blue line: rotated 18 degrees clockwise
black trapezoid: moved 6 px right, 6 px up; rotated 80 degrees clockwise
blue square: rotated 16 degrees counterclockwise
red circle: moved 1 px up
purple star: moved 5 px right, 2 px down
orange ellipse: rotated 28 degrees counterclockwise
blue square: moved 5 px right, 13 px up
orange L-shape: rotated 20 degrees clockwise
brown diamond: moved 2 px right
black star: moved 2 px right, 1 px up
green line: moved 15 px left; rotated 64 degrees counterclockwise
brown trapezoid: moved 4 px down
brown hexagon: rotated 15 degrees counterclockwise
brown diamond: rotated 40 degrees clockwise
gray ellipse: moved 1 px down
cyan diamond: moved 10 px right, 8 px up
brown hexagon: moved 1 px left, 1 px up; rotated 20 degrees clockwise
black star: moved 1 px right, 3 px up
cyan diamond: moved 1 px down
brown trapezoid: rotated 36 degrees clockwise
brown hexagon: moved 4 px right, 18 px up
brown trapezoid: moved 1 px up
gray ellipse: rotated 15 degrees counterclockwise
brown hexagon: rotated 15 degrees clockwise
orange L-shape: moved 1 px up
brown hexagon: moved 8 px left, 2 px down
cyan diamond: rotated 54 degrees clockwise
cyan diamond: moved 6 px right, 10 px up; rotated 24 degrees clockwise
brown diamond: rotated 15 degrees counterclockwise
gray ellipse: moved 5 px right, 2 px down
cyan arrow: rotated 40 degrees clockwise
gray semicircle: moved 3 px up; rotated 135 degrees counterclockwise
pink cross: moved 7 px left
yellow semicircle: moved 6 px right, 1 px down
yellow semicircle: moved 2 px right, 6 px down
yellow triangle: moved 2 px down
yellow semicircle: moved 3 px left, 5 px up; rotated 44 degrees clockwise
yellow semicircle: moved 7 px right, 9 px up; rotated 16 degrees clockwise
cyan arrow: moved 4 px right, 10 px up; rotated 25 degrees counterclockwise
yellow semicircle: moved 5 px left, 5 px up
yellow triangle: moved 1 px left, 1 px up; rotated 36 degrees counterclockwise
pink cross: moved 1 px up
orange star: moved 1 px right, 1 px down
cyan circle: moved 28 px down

EXERCISE AIM: Reproduce every line of the material above, word for word and in the same order.

RESPONSE BELOW:
blue line: rotated 18 degrees clockwise
black trapezoid: moved 6 px right, 6 px up; rotated 80 degrees clockwise
blue square: rotated 16 degrees counterclockwise
red circle: moved 1 px up
purple star: moved 5 px right, 2 px down
orange ellipse: rotated 28 degrees counterclockwise
blue square: moved 5 px right, 13 px up
orange L-shape: rotated 20 degrees clockwise
brown diamond: moved 2 px right
black star: moved 2 px right, 1 px up
green line: moved 15 px left; rotated 64 degrees counterclockwise
brown trapezoid: moved 4 px down
brown hexagon: rotated 15 degrees counterclockwise
brown diamond: rotated 40 degrees clockwise
gray ellipse: moved 1 px down
cyan diamond: moved 10 px right, 8 px up
brown hexagon: moved 1 px left, 1 px up; rotated 20 degrees clockwise
black star: moved 1 px right, 3 px up
cyan diamond: moved 1 px down
brown trapezoid: rotated 36 degrees clockwise
brown hexagon: moved 4 px right, 18 px up
brown trapezoid: moved 1 px up
gray ellipse: rotated 15 degrees counterclockwise
brown hexagon: rotated 15 degrees clockwise
orange L-shape: moved 1 px up
brown hexagon: moved 8 px left, 2 px down
cyan diamond: rotated 54 degrees clockwise
cyan diamond: moved 6 px right, 10 px up; rotated 24 degrees clockwise
brown diamond: rotated 15 degrees counterclockwise
gray ellipse: moved 5 px right, 2 px down
cyan arrow: rotated 40 degrees clockwise
gray semicircle: moved 3 px up; rotated 135 degrees counterclockwise
pink cross: moved 7 px left
yellow semicircle: moved 6 px right, 1 px down
yellow semicircle: moved 2 px right, 6 px down
yellow triangle: moved 2 px down
yellow semicircle: moved 3 px left, 5 px up; rotated 44 degrees clockwise
yellow semicircle: moved 7 px right, 9 px up; rotated 16 degrees clockwise
cyan arrow: moved 4 px right, 10 px up; rotated 25 degrees counterclockwise
yellow semicircle: moved 5 px left, 5 px up
yellow triangle: moved 1 px left, 1 px up; rotated 36 degrees counterclockwise
pink cross: moved 1 px up
orange star: moved 1 px right, 1 px down
cyan circle: moved 28 px down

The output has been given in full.